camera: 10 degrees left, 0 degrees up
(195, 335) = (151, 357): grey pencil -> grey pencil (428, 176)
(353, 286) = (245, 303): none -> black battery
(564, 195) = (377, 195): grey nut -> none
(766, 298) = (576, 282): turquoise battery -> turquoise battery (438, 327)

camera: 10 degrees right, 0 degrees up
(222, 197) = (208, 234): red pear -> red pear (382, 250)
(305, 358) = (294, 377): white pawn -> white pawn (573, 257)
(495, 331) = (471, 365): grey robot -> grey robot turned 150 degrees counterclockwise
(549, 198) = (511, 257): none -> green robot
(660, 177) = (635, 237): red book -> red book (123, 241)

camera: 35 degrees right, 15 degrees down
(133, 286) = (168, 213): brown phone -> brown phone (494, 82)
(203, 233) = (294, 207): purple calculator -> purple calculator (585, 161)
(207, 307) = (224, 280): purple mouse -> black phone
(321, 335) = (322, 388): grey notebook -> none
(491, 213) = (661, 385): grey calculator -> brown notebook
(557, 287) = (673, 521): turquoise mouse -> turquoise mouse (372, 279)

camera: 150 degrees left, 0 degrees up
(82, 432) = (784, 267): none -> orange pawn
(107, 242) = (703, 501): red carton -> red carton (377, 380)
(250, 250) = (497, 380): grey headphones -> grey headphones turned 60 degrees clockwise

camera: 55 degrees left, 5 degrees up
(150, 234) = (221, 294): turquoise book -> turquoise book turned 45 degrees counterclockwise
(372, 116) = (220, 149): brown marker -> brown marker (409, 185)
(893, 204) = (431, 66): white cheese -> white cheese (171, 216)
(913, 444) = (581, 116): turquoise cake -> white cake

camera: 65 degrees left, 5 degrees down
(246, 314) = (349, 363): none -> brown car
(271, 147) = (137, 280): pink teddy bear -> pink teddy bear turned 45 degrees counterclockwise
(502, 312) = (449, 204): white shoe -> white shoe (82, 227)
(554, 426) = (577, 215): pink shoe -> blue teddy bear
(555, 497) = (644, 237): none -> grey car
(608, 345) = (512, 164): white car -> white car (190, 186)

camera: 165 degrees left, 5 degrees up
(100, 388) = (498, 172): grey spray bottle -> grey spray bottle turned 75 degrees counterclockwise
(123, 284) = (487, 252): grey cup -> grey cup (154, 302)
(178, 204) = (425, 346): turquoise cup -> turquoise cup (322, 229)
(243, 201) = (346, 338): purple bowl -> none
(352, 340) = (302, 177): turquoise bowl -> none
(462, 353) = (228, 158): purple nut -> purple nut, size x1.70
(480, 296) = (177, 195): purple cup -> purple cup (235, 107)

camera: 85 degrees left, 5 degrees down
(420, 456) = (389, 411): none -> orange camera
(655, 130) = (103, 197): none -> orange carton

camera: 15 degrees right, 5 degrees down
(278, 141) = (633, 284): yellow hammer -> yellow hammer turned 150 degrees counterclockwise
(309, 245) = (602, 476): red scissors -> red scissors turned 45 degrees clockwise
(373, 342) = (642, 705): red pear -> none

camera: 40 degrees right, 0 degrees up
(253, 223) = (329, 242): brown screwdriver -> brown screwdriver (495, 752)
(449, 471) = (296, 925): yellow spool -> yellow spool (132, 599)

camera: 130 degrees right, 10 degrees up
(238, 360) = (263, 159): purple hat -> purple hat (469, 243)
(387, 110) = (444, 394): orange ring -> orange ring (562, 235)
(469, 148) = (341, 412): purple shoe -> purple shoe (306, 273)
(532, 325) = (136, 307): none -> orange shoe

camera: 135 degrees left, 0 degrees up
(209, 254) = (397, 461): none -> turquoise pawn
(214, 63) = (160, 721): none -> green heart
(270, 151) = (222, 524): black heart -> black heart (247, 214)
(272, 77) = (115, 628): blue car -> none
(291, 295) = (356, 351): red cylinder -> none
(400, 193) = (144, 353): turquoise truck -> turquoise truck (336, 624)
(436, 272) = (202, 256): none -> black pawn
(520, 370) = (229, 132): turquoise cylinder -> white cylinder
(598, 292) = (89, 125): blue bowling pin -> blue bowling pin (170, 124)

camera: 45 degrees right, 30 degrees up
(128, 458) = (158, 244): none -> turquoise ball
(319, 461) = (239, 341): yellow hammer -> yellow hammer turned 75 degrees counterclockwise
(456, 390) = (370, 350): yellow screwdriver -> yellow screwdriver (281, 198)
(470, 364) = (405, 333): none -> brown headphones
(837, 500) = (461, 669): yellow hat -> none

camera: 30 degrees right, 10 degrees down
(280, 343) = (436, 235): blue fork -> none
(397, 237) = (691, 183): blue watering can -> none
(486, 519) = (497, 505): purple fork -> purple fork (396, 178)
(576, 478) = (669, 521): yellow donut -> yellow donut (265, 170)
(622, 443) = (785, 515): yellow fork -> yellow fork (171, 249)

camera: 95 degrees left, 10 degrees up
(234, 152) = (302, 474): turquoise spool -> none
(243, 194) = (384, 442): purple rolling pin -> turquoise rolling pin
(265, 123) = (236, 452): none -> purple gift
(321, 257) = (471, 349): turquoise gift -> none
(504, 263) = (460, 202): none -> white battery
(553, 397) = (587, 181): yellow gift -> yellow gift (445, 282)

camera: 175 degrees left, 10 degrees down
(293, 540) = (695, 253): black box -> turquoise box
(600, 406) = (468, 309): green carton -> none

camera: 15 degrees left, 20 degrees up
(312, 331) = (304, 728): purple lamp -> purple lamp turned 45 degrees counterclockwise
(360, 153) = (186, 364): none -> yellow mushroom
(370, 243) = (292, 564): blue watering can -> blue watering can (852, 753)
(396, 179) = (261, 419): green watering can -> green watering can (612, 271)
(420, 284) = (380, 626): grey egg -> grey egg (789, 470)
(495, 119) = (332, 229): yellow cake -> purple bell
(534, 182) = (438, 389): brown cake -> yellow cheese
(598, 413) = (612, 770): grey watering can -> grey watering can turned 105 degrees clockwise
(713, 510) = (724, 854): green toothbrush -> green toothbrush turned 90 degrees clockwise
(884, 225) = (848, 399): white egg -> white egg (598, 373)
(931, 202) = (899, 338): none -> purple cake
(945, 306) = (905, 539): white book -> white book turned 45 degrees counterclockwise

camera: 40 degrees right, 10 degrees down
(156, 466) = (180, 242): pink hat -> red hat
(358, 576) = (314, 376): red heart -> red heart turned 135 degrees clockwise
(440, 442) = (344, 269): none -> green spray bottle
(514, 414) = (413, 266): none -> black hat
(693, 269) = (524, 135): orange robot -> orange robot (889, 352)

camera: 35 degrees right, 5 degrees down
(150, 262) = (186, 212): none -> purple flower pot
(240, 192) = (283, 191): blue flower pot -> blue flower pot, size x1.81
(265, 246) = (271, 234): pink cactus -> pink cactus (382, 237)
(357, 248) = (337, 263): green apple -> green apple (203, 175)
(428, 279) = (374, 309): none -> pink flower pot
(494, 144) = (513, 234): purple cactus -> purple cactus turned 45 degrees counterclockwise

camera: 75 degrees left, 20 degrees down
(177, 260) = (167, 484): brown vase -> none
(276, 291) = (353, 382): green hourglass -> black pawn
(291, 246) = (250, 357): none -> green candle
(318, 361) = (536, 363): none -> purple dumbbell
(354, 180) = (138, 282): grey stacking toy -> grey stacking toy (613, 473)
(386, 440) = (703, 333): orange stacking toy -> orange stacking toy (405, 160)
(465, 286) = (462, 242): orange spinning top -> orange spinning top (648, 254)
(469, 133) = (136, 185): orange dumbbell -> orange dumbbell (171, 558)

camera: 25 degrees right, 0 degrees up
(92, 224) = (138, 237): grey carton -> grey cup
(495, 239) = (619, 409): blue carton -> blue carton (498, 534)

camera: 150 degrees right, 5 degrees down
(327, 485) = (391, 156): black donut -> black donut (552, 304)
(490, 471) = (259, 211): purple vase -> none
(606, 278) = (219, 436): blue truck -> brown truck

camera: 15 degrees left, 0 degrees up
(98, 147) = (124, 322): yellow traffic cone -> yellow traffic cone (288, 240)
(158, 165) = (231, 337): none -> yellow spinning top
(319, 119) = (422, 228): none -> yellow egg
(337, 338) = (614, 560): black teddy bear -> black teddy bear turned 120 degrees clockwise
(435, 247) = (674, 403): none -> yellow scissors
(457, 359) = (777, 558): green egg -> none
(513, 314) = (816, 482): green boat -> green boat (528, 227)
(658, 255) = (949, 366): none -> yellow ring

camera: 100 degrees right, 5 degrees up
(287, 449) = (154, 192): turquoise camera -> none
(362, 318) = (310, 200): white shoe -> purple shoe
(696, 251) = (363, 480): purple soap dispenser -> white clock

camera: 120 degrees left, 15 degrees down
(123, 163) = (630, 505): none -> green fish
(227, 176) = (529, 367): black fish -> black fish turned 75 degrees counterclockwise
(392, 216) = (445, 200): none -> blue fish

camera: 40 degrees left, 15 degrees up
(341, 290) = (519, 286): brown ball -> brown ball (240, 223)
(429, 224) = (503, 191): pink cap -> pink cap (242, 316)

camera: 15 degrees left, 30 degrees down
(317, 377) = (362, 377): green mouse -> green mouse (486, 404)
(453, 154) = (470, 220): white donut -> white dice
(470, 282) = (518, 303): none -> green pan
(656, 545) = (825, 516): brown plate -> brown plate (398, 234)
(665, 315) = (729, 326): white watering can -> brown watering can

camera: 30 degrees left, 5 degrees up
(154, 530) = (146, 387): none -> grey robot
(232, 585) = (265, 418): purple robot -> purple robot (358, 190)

********

• **Work instructions**: Look above for the line holding "(491, 213) = (661, 385): grey" and the line holding "(373, 342) = (642, 705): red pear -> none", then output exactly those two lines and every line between them, nothing more.

• **Exercise answer**:
(491, 213) = (661, 385): grey calculator -> brown notebook
(557, 287) = (673, 521): turquoise mouse -> turquoise mouse (372, 279)

camera: 150 degrees left, 0 degrees up
(82, 432) = (784, 267): none -> orange pawn
(107, 242) = (703, 501): red carton -> red carton (377, 380)
(250, 250) = (497, 380): grey headphones -> grey headphones turned 60 degrees clockwise

camera: 55 degrees left, 5 degrees up
(150, 234) = (221, 294): turquoise book -> turquoise book turned 45 degrees counterclockwise
(372, 116) = (220, 149): brown marker -> brown marker (409, 185)
(893, 204) = (431, 66): white cheese -> white cheese (171, 216)
(913, 444) = (581, 116): turquoise cake -> white cake

camera: 65 degrees left, 5 degrees down
(246, 314) = (349, 363): none -> brown car
(271, 147) = (137, 280): pink teddy bear -> pink teddy bear turned 45 degrees counterclockwise
(502, 312) = (449, 204): white shoe -> white shoe (82, 227)
(554, 426) = (577, 215): pink shoe -> blue teddy bear
(555, 497) = (644, 237): none -> grey car
(608, 345) = (512, 164): white car -> white car (190, 186)

camera: 165 degrees left, 5 degrees up
(100, 388) = (498, 172): grey spray bottle -> grey spray bottle turned 75 degrees counterclockwise
(123, 284) = (487, 252): grey cup -> grey cup (154, 302)
(178, 204) = (425, 346): turquoise cup -> turquoise cup (322, 229)
(243, 201) = (346, 338): purple bowl -> none
(352, 340) = (302, 177): turquoise bowl -> none
(462, 353) = (228, 158): purple nut -> purple nut, size x1.70
(480, 296) = (177, 195): purple cup -> purple cup (235, 107)

camera: 85 degrees left, 5 degrees down
(420, 456) = (389, 411): none -> orange camera
(655, 130) = (103, 197): none -> orange carton

camera: 15 degrees right, 5 degrees down
(278, 141) = (633, 284): yellow hammer -> yellow hammer turned 150 degrees counterclockwise
(309, 245) = (602, 476): red scissors -> red scissors turned 45 degrees clockwise
(373, 342) = (642, 705): red pear -> none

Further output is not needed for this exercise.